Data to use.
○ ○ ○ ○ ○
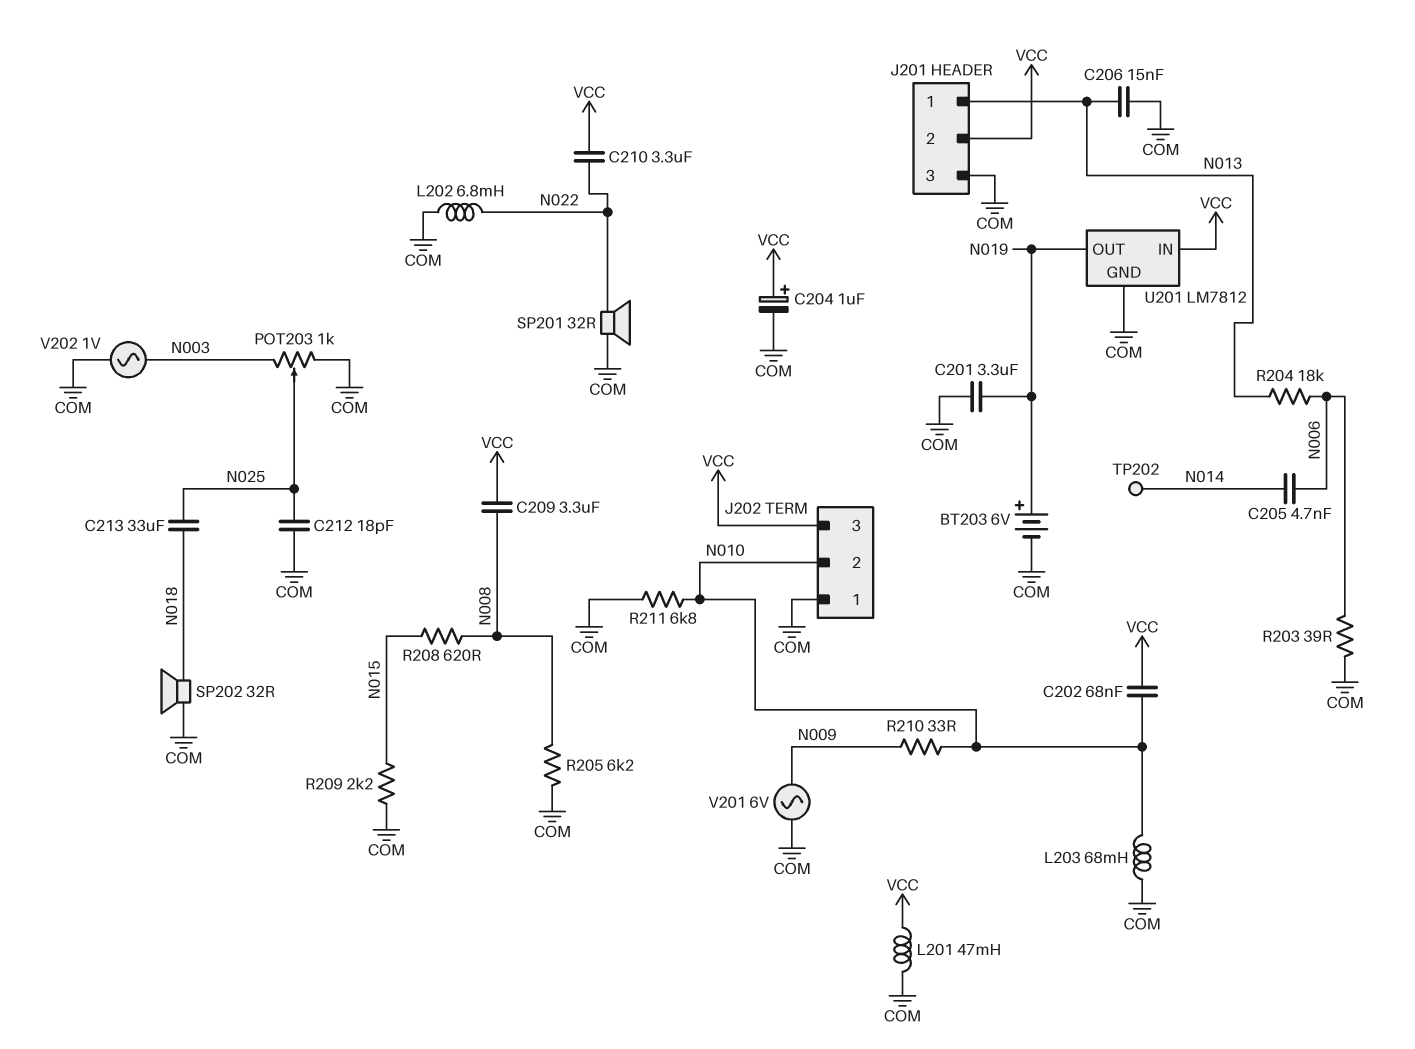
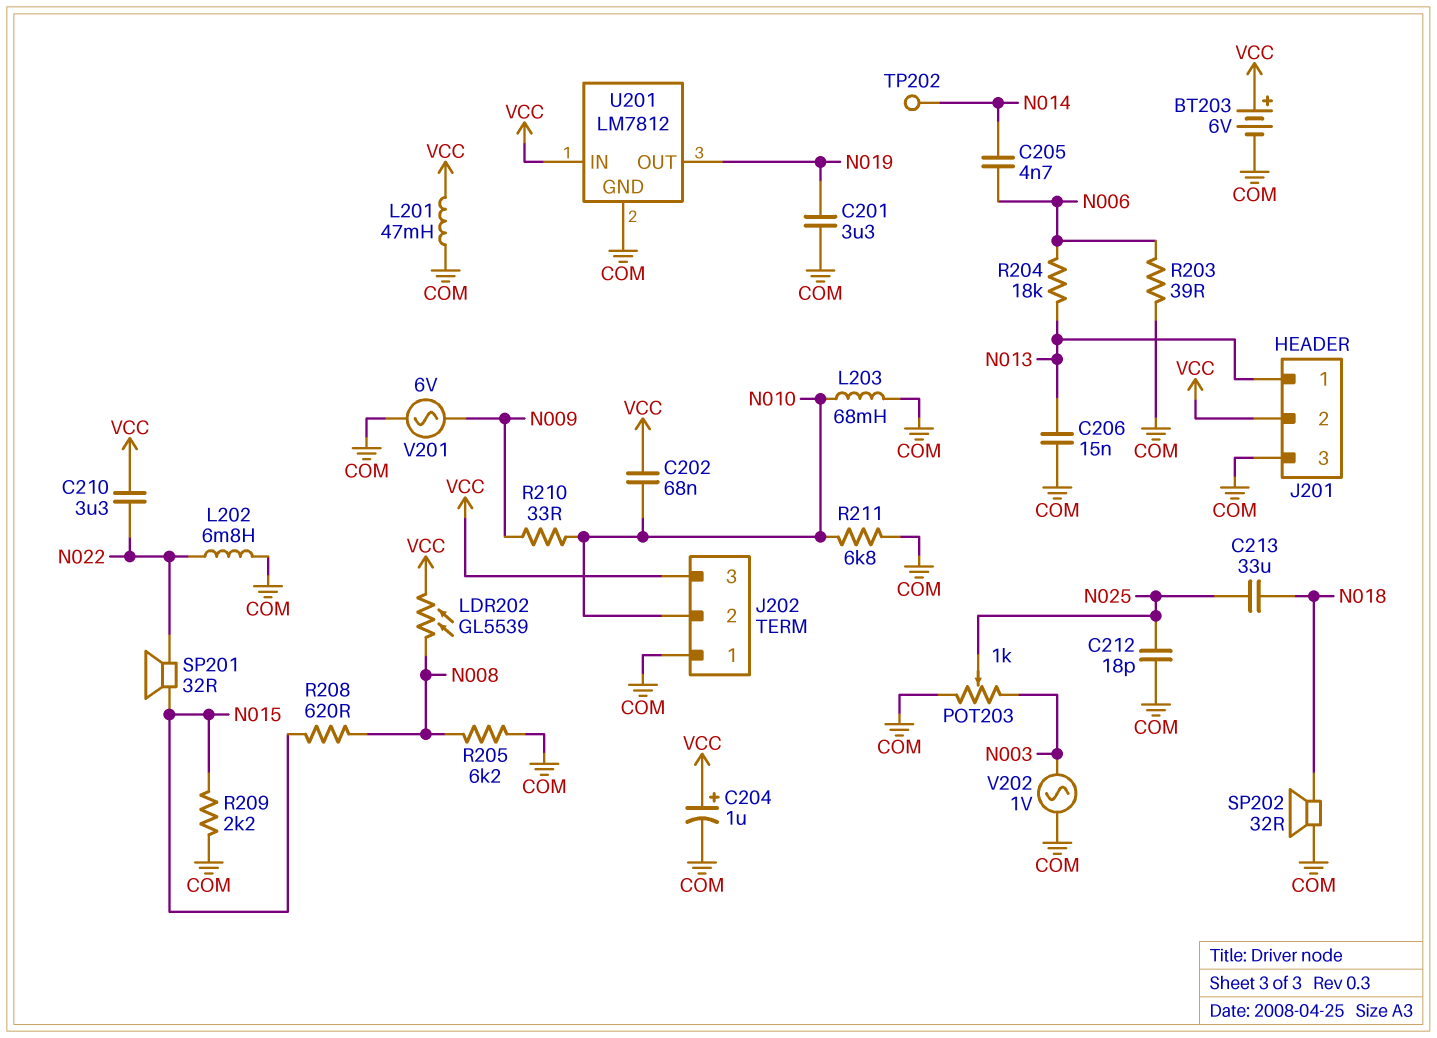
BT203: 6V (plus N019, minus COM) -> 6V (plus VCC, minus COM)
C209: 3.3uF (N008, VCC) -> none
LDR202: none -> GL5539 (N008, VCC)
SP201: speaker 32R (COM, N022) -> speaker 32R (N015, N022)

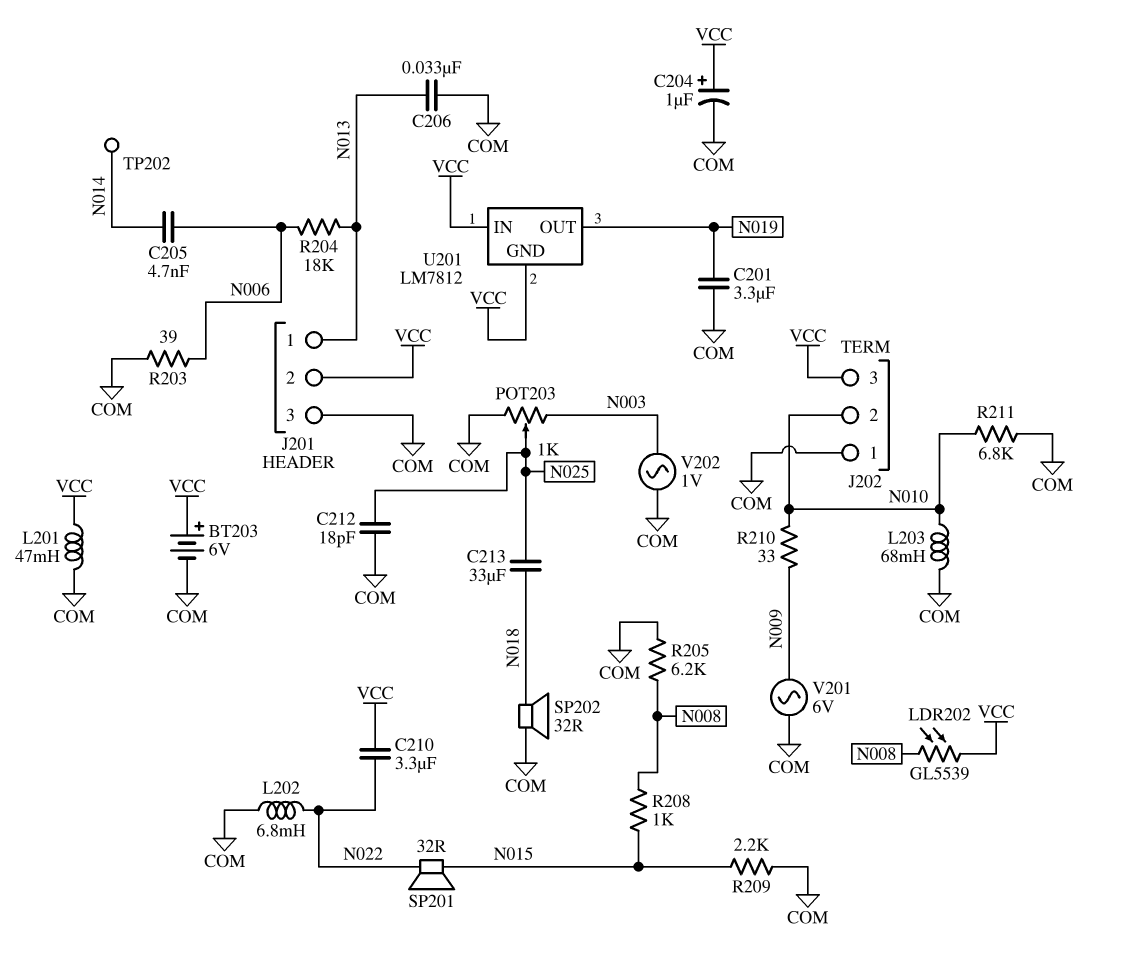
C202: 68nF (N010, VCC) -> none
C206: 15nF (COM, N013) -> 33nF (COM, N013)
R208: 620 (N008, N015) -> 1k (N008, N015)
U201 pin GND: COM -> VCC

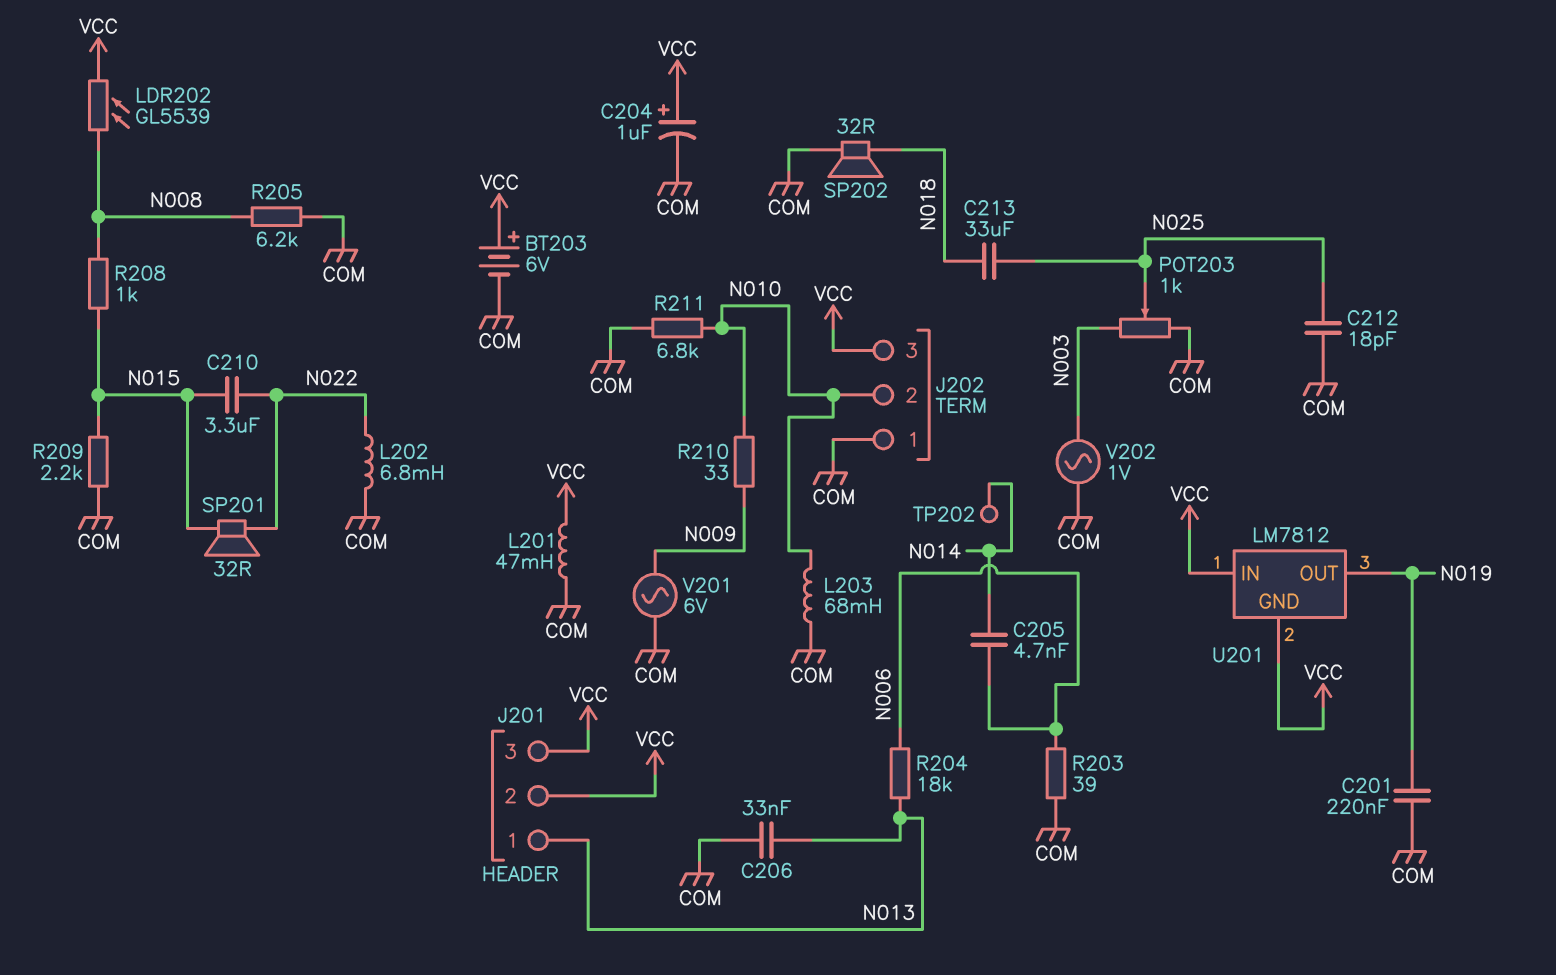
C201: 3.3uF (COM, N019) -> 220nF (COM, N019)
C210: 3.3uF (N022, VCC) -> 3.3uF (N015, N022)
J201 pin 3: COM -> VCC

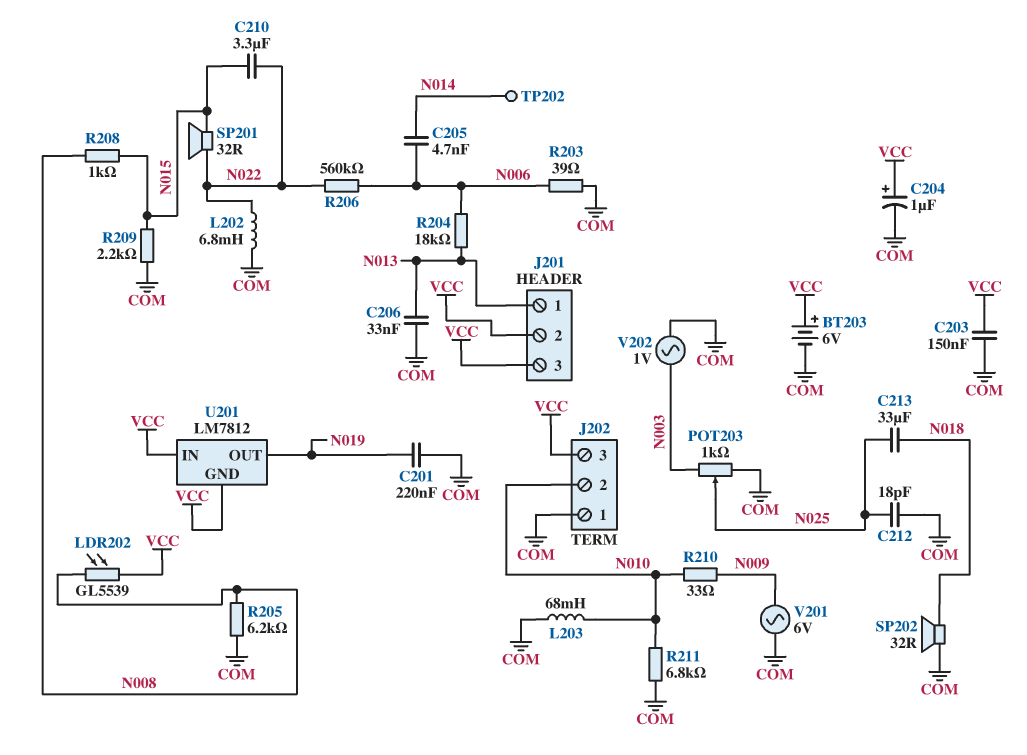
C203: none -> 150nF (COM, VCC)
L201: 47mH (COM, VCC) -> none
R206: none -> 560k (N006, N022)

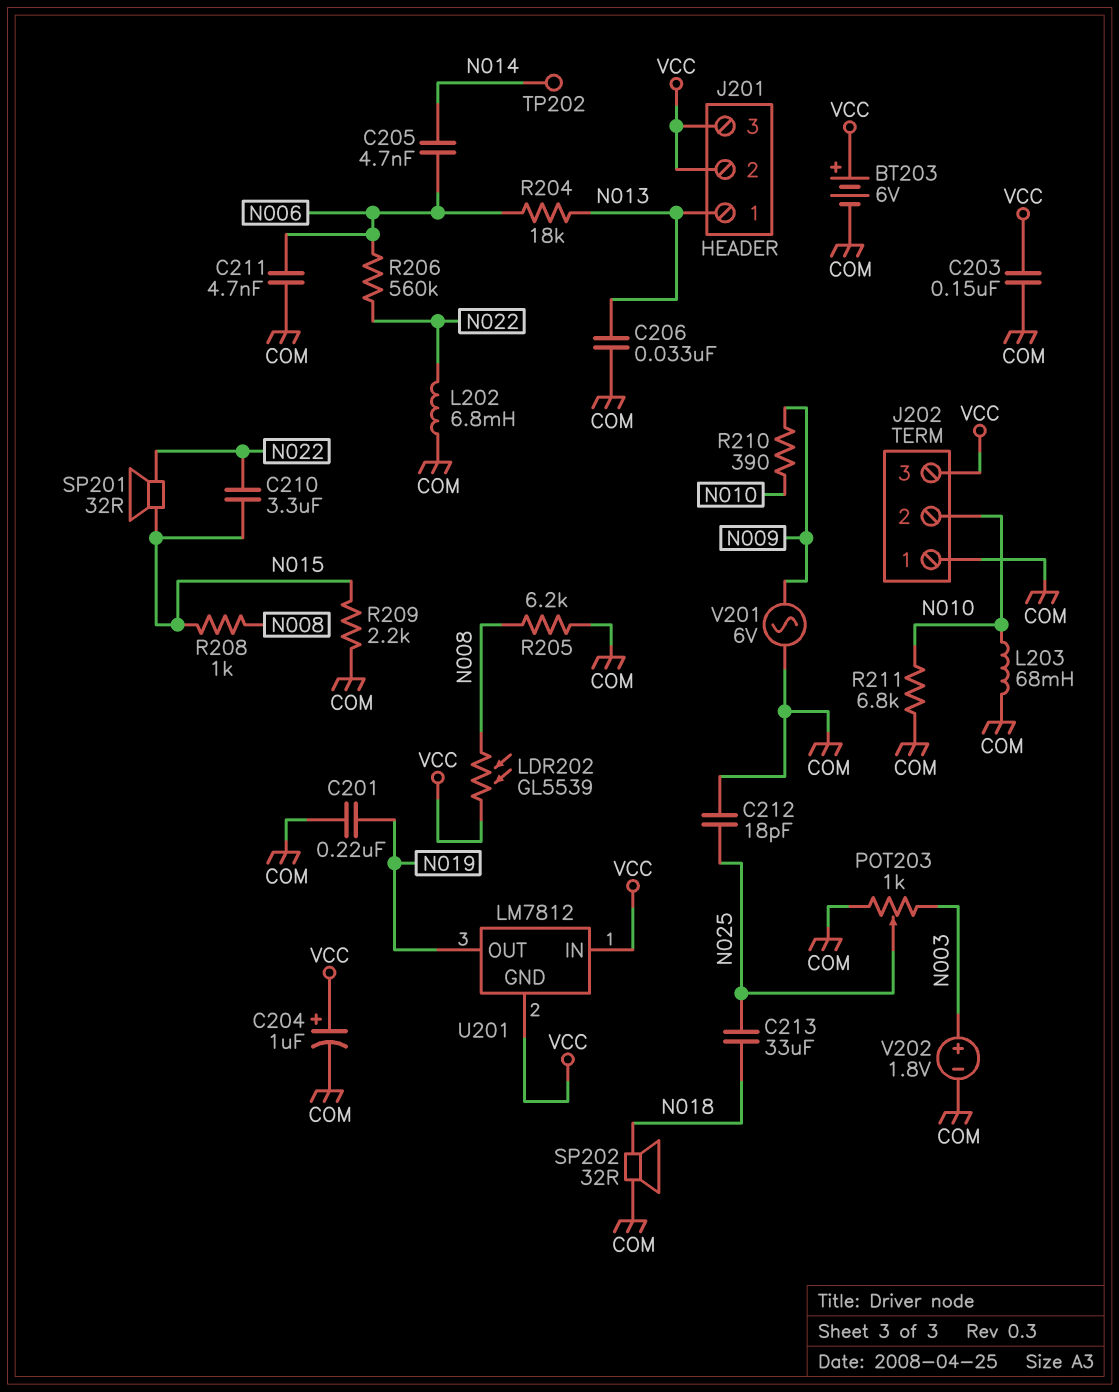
C211: none -> 4.7nF (COM, N006)
R203: 39 (COM, N006) -> none
R210: 33 (N009, N010) -> 390 (N009, N010)
V202: AC 1V (COM, N003) -> 1.8V (plus N003, minus COM)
○ ○ ○ ○ ○
Return each line of the data above that includes the word "none".

Answer to this problem.
C209: 3.3uF (N008, VCC) -> none
LDR202: none -> GL5539 (N008, VCC)
C202: 68nF (N010, VCC) -> none
C203: none -> 150nF (COM, VCC)
L201: 47mH (COM, VCC) -> none
R206: none -> 560k (N006, N022)
C211: none -> 4.7nF (COM, N006)
R203: 39 (COM, N006) -> none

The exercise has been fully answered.